------ LISTED ENTRIES
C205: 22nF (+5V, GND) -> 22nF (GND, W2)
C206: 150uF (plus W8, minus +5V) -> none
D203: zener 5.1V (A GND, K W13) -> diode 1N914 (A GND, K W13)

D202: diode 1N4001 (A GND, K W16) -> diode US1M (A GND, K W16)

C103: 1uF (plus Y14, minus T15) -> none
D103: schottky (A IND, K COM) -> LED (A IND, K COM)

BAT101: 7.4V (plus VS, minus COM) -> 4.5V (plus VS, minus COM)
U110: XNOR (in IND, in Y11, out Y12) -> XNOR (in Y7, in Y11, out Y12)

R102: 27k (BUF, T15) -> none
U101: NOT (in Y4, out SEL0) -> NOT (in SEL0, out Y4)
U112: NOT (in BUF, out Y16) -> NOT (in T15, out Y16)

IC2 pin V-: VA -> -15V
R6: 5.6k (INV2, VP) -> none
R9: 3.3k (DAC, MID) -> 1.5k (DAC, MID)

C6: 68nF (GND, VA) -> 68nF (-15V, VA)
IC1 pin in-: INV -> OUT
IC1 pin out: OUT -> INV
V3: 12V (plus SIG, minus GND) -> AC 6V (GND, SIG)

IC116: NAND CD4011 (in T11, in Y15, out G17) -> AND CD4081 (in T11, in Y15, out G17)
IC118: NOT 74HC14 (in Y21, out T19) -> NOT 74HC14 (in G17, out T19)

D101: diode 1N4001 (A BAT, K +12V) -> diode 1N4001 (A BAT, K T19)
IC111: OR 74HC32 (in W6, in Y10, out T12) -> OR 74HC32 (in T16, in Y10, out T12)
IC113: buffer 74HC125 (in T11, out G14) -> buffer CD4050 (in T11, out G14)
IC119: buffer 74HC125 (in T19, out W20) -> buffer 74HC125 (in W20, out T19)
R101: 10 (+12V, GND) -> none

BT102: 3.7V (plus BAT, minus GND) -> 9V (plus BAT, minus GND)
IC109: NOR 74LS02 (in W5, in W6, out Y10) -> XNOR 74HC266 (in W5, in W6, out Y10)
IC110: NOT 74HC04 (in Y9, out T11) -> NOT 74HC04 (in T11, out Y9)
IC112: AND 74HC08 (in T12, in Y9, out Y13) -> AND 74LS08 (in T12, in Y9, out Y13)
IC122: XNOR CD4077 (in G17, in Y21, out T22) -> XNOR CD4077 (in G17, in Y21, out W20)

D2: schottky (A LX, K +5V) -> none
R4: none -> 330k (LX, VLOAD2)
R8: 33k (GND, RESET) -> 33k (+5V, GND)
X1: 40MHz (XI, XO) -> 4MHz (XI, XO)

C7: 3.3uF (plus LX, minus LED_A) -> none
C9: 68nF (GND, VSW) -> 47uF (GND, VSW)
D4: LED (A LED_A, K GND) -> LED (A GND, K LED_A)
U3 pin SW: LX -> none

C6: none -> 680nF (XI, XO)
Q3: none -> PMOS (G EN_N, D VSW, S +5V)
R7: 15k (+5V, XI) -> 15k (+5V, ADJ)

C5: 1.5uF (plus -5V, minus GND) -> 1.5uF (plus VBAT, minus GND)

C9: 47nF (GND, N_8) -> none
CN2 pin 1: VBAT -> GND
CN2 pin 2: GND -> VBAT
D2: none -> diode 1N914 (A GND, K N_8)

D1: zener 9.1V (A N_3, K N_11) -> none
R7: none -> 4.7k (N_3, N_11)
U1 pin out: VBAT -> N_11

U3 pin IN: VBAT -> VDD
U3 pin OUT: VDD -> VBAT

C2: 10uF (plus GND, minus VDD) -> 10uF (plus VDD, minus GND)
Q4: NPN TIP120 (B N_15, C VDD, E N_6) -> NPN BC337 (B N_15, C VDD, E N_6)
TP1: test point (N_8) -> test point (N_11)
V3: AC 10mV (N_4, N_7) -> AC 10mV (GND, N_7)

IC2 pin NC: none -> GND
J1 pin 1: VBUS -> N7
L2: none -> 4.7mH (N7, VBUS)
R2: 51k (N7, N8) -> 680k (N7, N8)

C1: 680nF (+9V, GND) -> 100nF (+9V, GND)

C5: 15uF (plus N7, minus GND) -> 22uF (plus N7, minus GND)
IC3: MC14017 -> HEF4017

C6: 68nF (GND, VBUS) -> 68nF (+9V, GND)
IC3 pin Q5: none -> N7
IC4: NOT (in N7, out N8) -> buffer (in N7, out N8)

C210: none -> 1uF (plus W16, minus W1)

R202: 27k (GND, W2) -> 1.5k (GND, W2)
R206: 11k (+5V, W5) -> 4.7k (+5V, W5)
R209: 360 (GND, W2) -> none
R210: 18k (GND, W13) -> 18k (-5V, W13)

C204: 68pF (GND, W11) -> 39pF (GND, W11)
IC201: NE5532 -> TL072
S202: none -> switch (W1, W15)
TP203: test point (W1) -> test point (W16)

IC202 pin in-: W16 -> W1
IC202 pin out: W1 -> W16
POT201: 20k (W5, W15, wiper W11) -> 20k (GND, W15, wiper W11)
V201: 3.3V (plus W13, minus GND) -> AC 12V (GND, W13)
------------
Your reply needs to reproduce all of the listing exactly.

REPLY TO THE EXERCISE:
C205: 22nF (+5V, GND) -> 22nF (GND, W2)
C206: 150uF (plus W8, minus +5V) -> none
D203: zener 5.1V (A GND, K W13) -> diode 1N914 (A GND, K W13)

D202: diode 1N4001 (A GND, K W16) -> diode US1M (A GND, K W16)

C103: 1uF (plus Y14, minus T15) -> none
D103: schottky (A IND, K COM) -> LED (A IND, K COM)

BAT101: 7.4V (plus VS, minus COM) -> 4.5V (plus VS, minus COM)
U110: XNOR (in IND, in Y11, out Y12) -> XNOR (in Y7, in Y11, out Y12)

R102: 27k (BUF, T15) -> none
U101: NOT (in Y4, out SEL0) -> NOT (in SEL0, out Y4)
U112: NOT (in BUF, out Y16) -> NOT (in T15, out Y16)

IC2 pin V-: VA -> -15V
R6: 5.6k (INV2, VP) -> none
R9: 3.3k (DAC, MID) -> 1.5k (DAC, MID)

C6: 68nF (GND, VA) -> 68nF (-15V, VA)
IC1 pin in-: INV -> OUT
IC1 pin out: OUT -> INV
V3: 12V (plus SIG, minus GND) -> AC 6V (GND, SIG)

IC116: NAND CD4011 (in T11, in Y15, out G17) -> AND CD4081 (in T11, in Y15, out G17)
IC118: NOT 74HC14 (in Y21, out T19) -> NOT 74HC14 (in G17, out T19)

D101: diode 1N4001 (A BAT, K +12V) -> diode 1N4001 (A BAT, K T19)
IC111: OR 74HC32 (in W6, in Y10, out T12) -> OR 74HC32 (in T16, in Y10, out T12)
IC113: buffer 74HC125 (in T11, out G14) -> buffer CD4050 (in T11, out G14)
IC119: buffer 74HC125 (in T19, out W20) -> buffer 74HC125 (in W20, out T19)
R101: 10 (+12V, GND) -> none

BT102: 3.7V (plus BAT, minus GND) -> 9V (plus BAT, minus GND)
IC109: NOR 74LS02 (in W5, in W6, out Y10) -> XNOR 74HC266 (in W5, in W6, out Y10)
IC110: NOT 74HC04 (in Y9, out T11) -> NOT 74HC04 (in T11, out Y9)
IC112: AND 74HC08 (in T12, in Y9, out Y13) -> AND 74LS08 (in T12, in Y9, out Y13)
IC122: XNOR CD4077 (in G17, in Y21, out T22) -> XNOR CD4077 (in G17, in Y21, out W20)

D2: schottky (A LX, K +5V) -> none
R4: none -> 330k (LX, VLOAD2)
R8: 33k (GND, RESET) -> 33k (+5V, GND)
X1: 40MHz (XI, XO) -> 4MHz (XI, XO)

C7: 3.3uF (plus LX, minus LED_A) -> none
C9: 68nF (GND, VSW) -> 47uF (GND, VSW)
D4: LED (A LED_A, K GND) -> LED (A GND, K LED_A)
U3 pin SW: LX -> none

C6: none -> 680nF (XI, XO)
Q3: none -> PMOS (G EN_N, D VSW, S +5V)
R7: 15k (+5V, XI) -> 15k (+5V, ADJ)

C5: 1.5uF (plus -5V, minus GND) -> 1.5uF (plus VBAT, minus GND)

C9: 47nF (GND, N_8) -> none
CN2 pin 1: VBAT -> GND
CN2 pin 2: GND -> VBAT
D2: none -> diode 1N914 (A GND, K N_8)

D1: zener 9.1V (A N_3, K N_11) -> none
R7: none -> 4.7k (N_3, N_11)
U1 pin out: VBAT -> N_11

U3 pin IN: VBAT -> VDD
U3 pin OUT: VDD -> VBAT

C2: 10uF (plus GND, minus VDD) -> 10uF (plus VDD, minus GND)
Q4: NPN TIP120 (B N_15, C VDD, E N_6) -> NPN BC337 (B N_15, C VDD, E N_6)
TP1: test point (N_8) -> test point (N_11)
V3: AC 10mV (N_4, N_7) -> AC 10mV (GND, N_7)

IC2 pin NC: none -> GND
J1 pin 1: VBUS -> N7
L2: none -> 4.7mH (N7, VBUS)
R2: 51k (N7, N8) -> 680k (N7, N8)

C1: 680nF (+9V, GND) -> 100nF (+9V, GND)

C5: 15uF (plus N7, minus GND) -> 22uF (plus N7, minus GND)
IC3: MC14017 -> HEF4017

C6: 68nF (GND, VBUS) -> 68nF (+9V, GND)
IC3 pin Q5: none -> N7
IC4: NOT (in N7, out N8) -> buffer (in N7, out N8)

C210: none -> 1uF (plus W16, minus W1)

R202: 27k (GND, W2) -> 1.5k (GND, W2)
R206: 11k (+5V, W5) -> 4.7k (+5V, W5)
R209: 360 (GND, W2) -> none
R210: 18k (GND, W13) -> 18k (-5V, W13)

C204: 68pF (GND, W11) -> 39pF (GND, W11)
IC201: NE5532 -> TL072
S202: none -> switch (W1, W15)
TP203: test point (W1) -> test point (W16)

IC202 pin in-: W16 -> W1
IC202 pin out: W1 -> W16
POT201: 20k (W5, W15, wiper W11) -> 20k (GND, W15, wiper W11)
V201: 3.3V (plus W13, minus GND) -> AC 12V (GND, W13)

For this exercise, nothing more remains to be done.